_What is being asked_
Pictures are not part of the answer. Return the lines from the one containing "filing cabinet: (386, 631)" through the end of the data, both included, exactly as they appear.

_Coordinate mapping data_
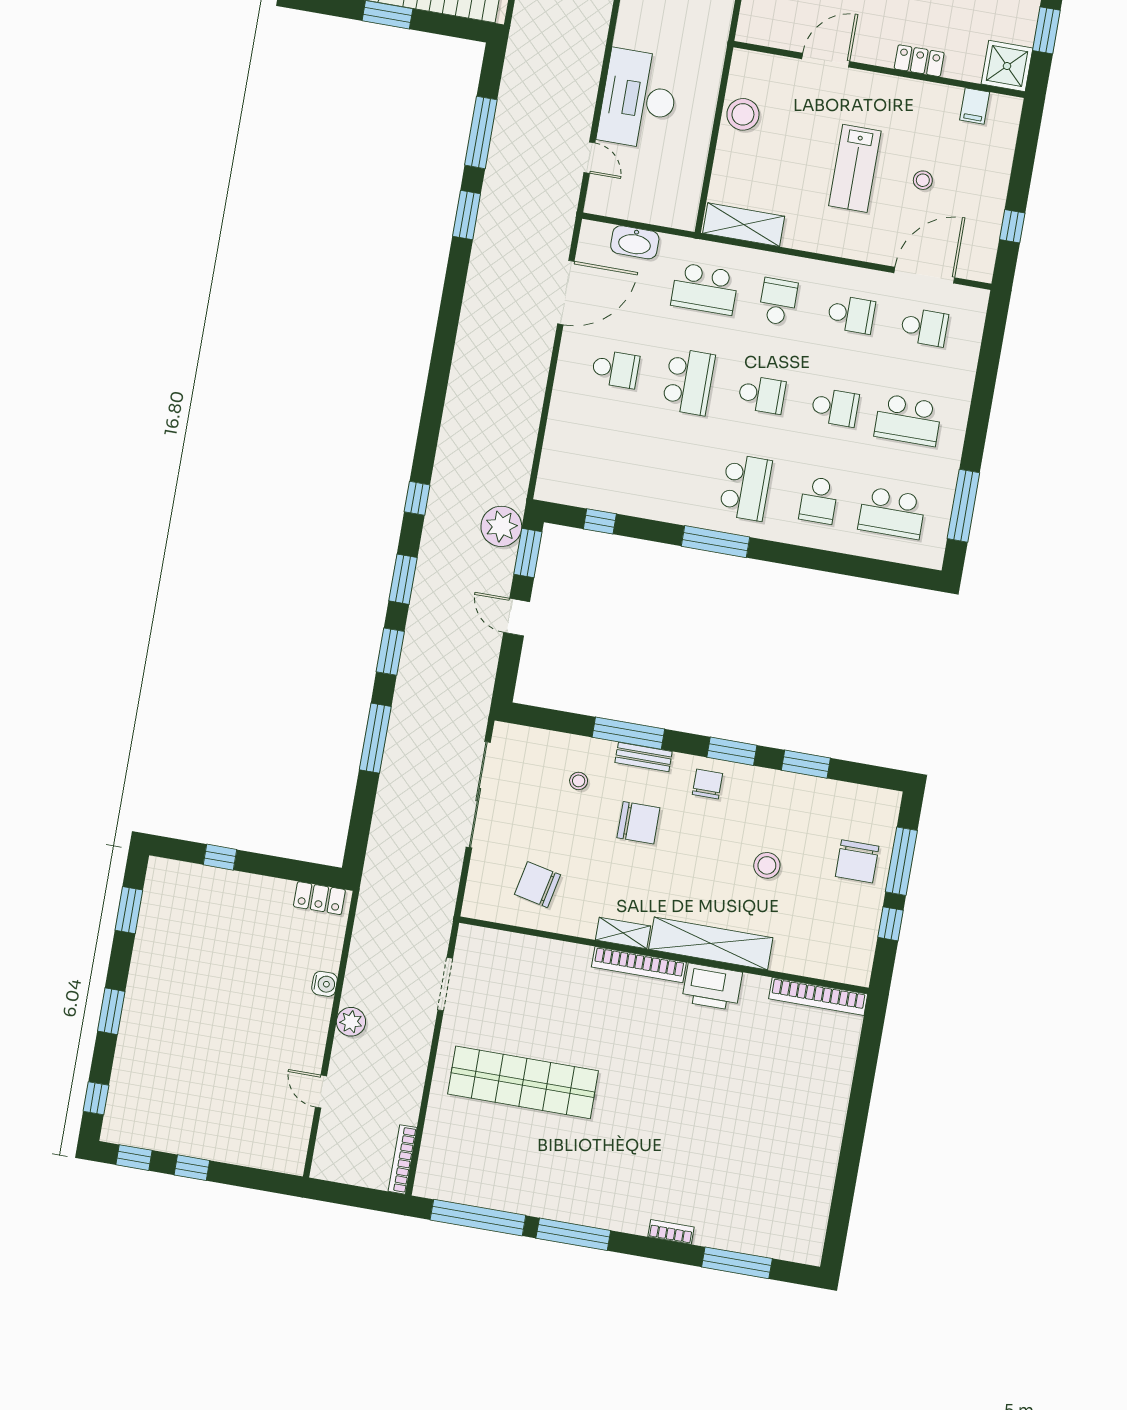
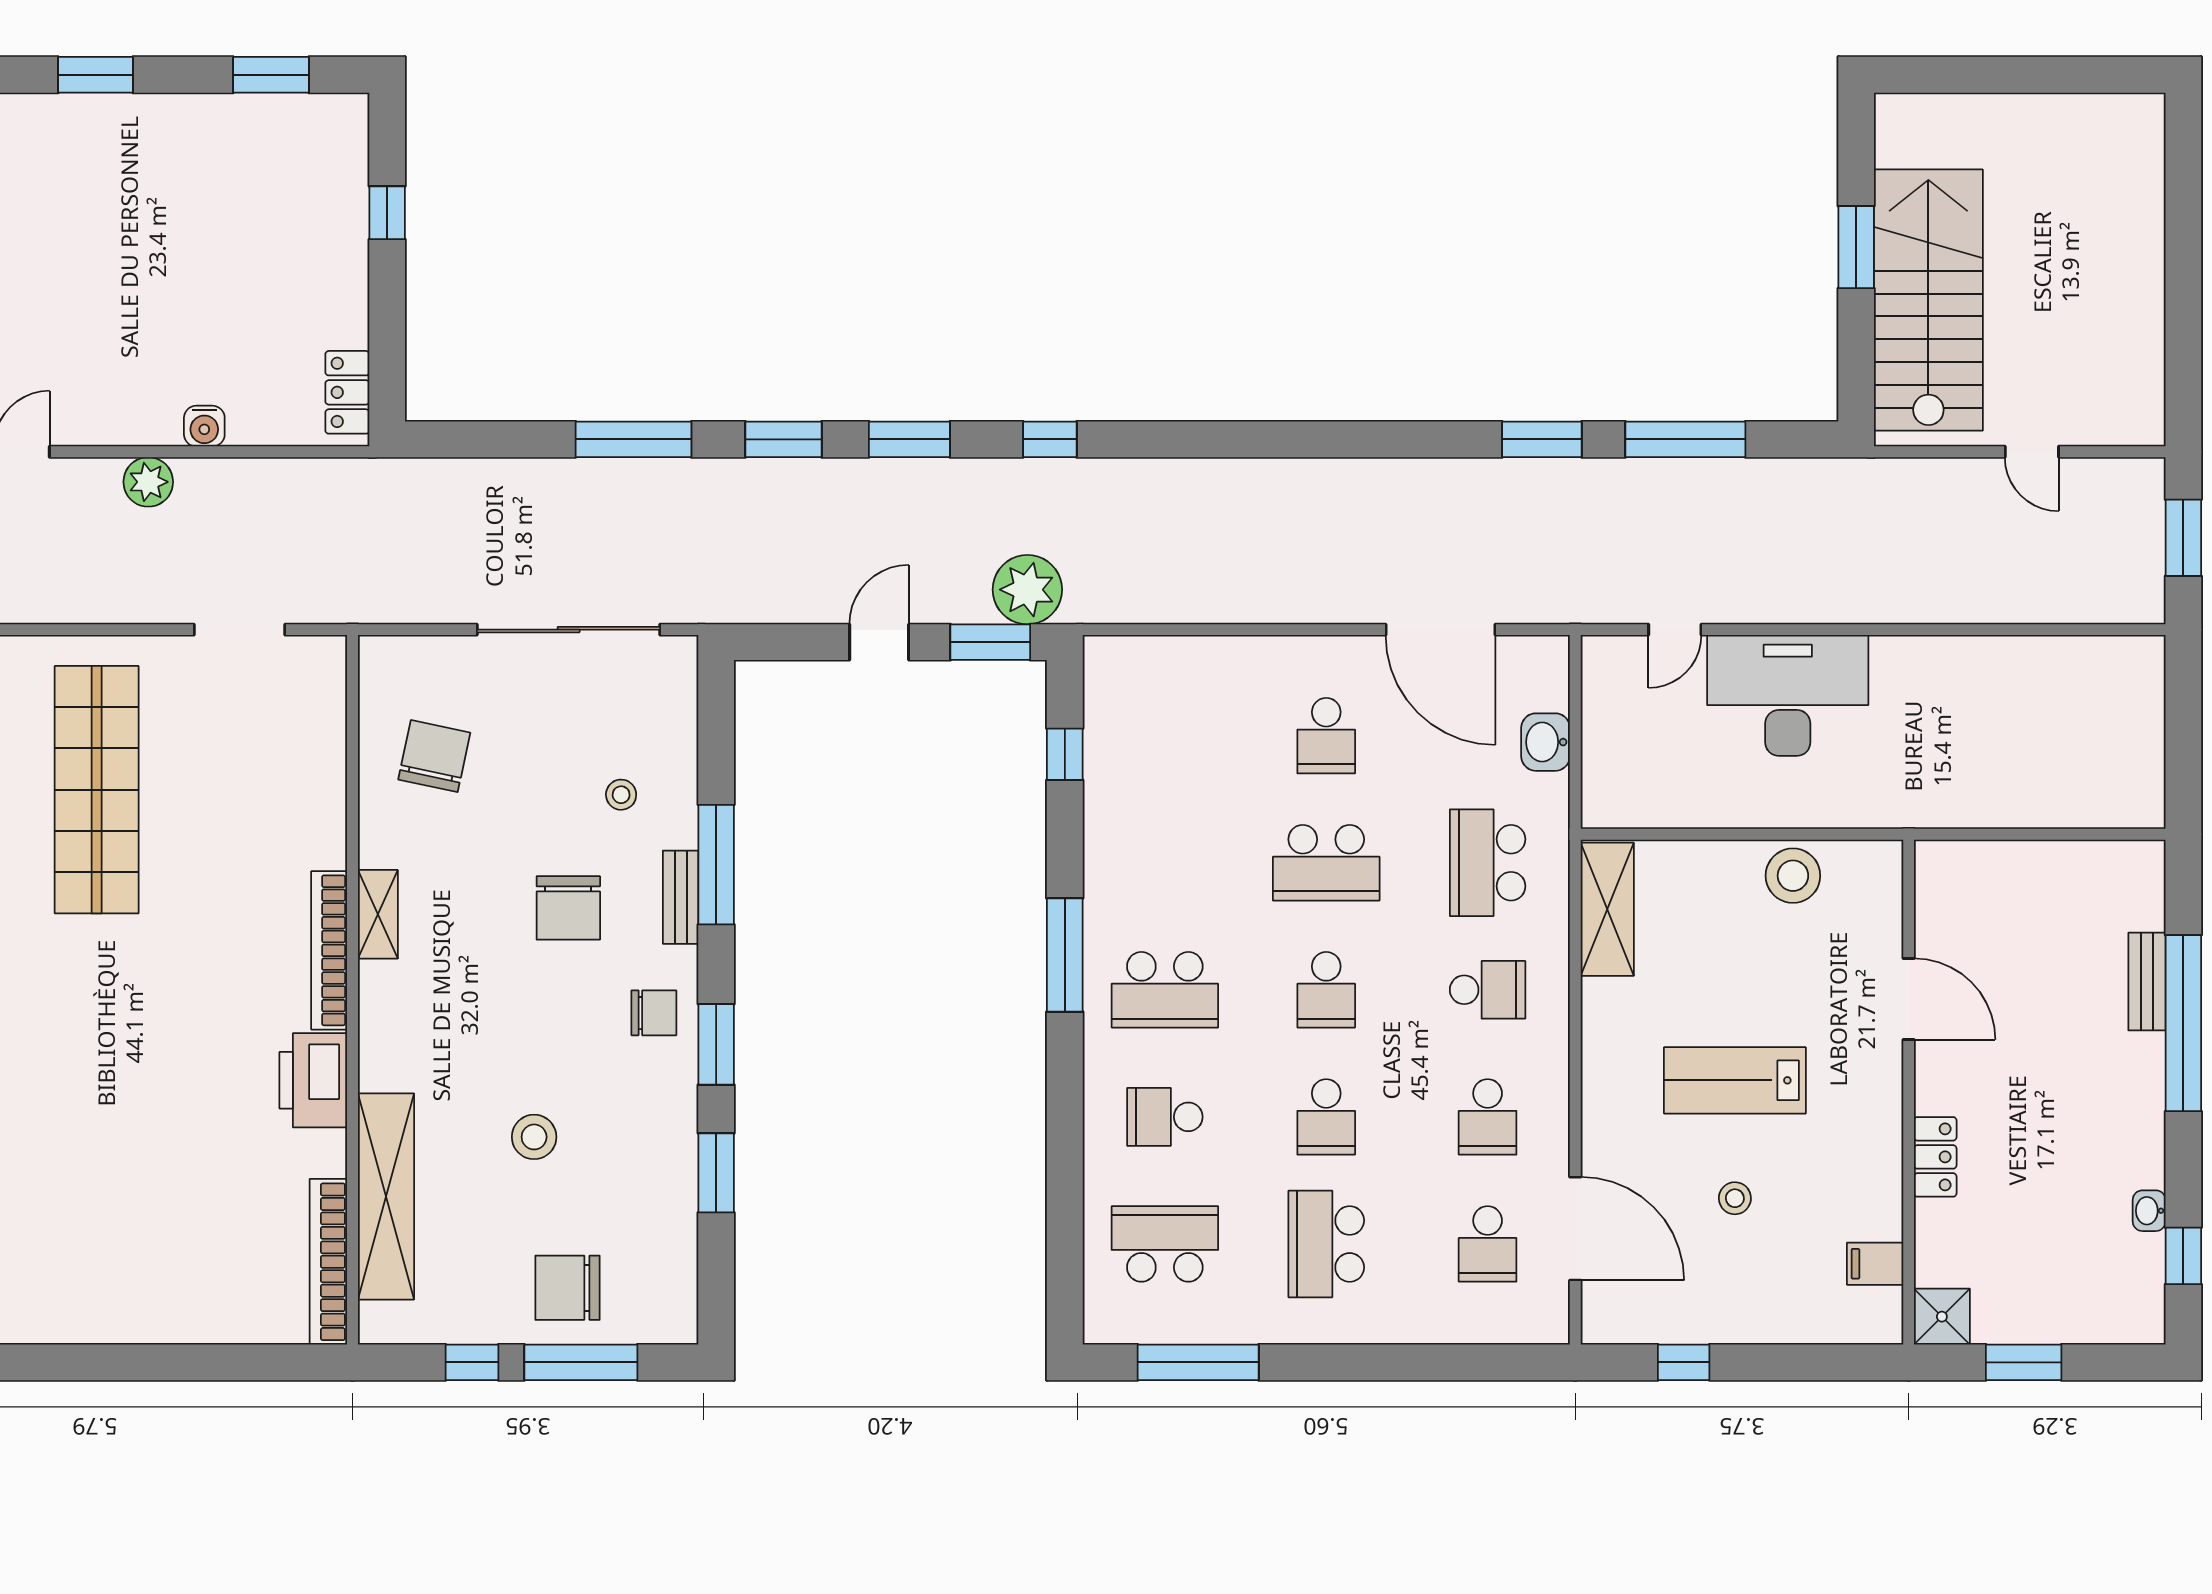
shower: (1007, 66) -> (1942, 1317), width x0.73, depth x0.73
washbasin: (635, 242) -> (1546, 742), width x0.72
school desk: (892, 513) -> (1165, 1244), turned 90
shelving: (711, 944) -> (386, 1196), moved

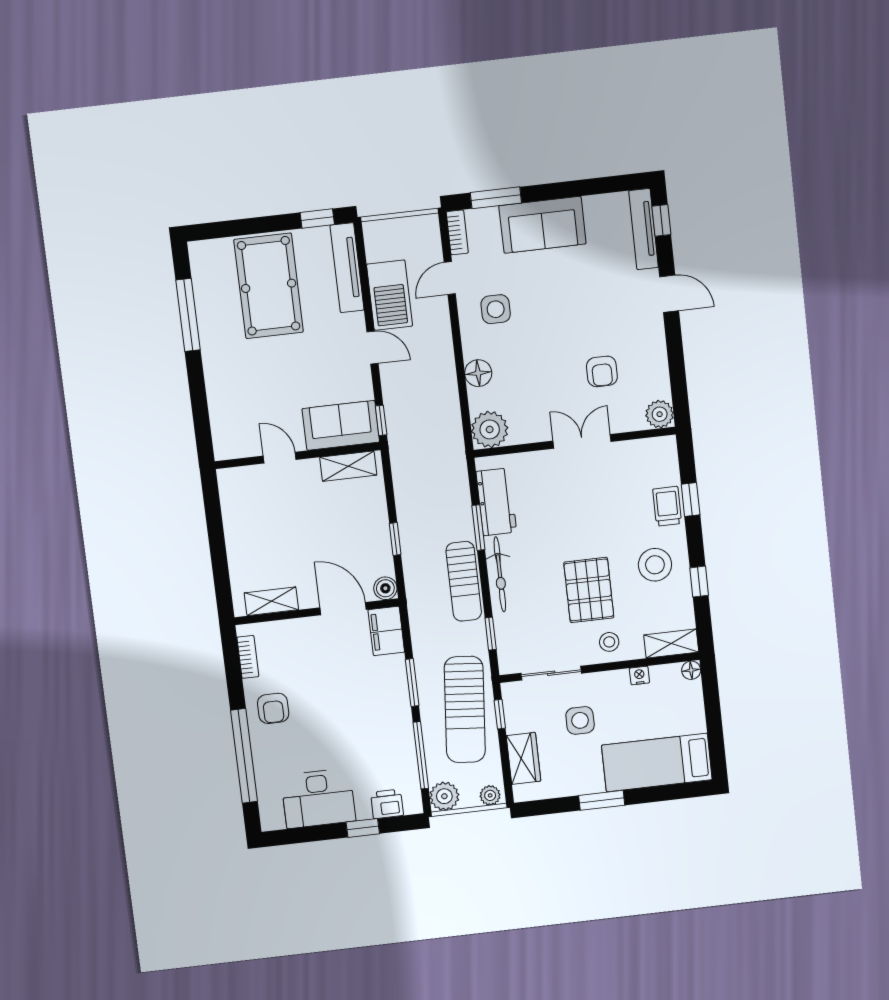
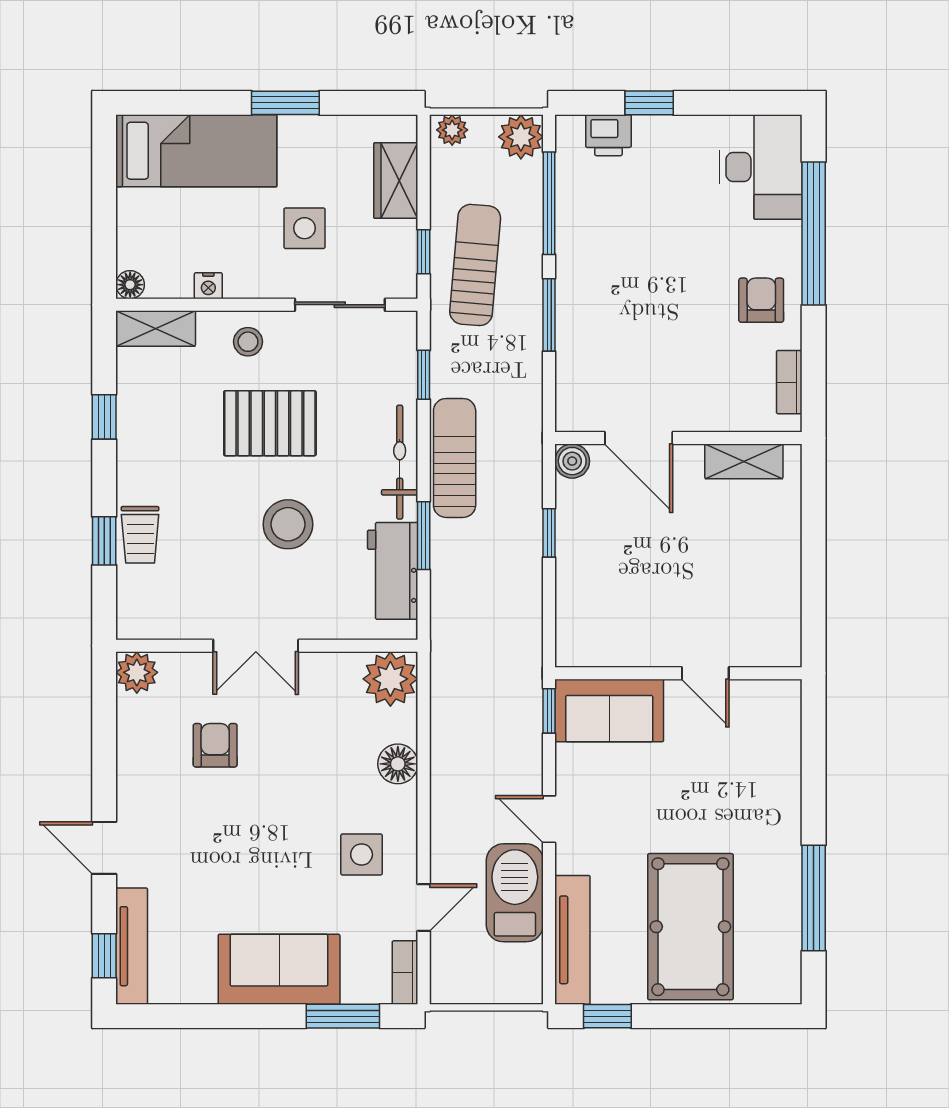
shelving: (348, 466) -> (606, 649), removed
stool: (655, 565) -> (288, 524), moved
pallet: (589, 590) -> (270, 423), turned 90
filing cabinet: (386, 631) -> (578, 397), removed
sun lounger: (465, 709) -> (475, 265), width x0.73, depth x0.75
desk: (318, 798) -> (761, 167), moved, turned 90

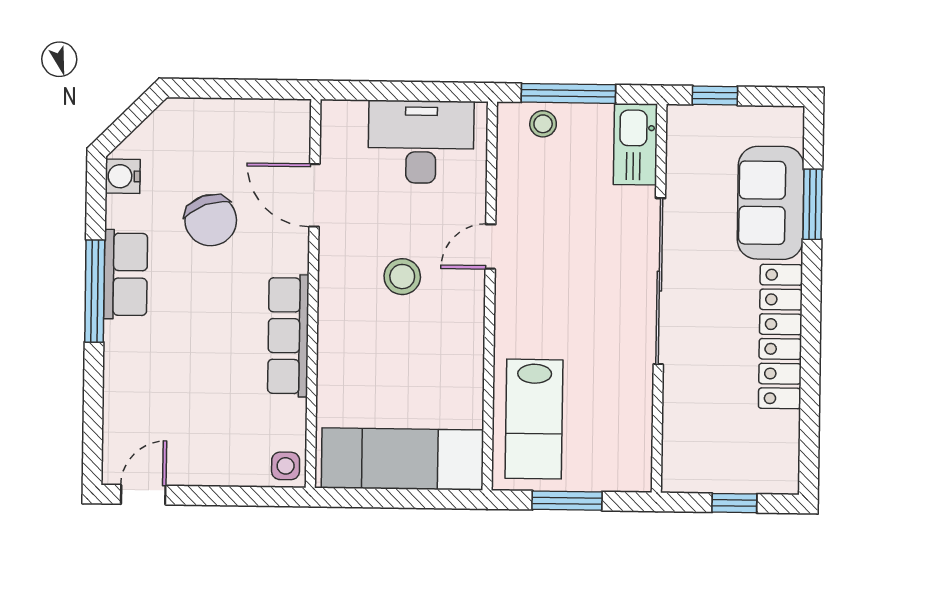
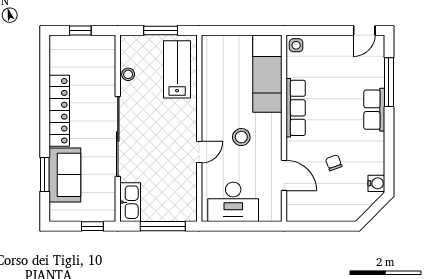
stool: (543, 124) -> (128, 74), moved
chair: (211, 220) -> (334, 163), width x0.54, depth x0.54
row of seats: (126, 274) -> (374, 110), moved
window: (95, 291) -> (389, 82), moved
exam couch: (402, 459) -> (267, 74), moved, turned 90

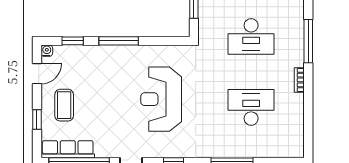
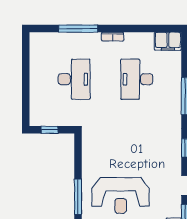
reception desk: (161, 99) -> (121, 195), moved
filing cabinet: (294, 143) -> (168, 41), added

_Your response_
filing cabinet: (386, 631) -> (578, 397), removed
sun lounger: (465, 709) -> (475, 265), width x0.73, depth x0.75
desk: (318, 798) -> (761, 167), moved, turned 90

stool: (543, 124) -> (128, 74), moved
chair: (211, 220) -> (334, 163), width x0.54, depth x0.54
row of seats: (126, 274) -> (374, 110), moved
window: (95, 291) -> (389, 82), moved
exam couch: (402, 459) -> (267, 74), moved, turned 90

reception desk: (161, 99) -> (121, 195), moved
filing cabinet: (294, 143) -> (168, 41), added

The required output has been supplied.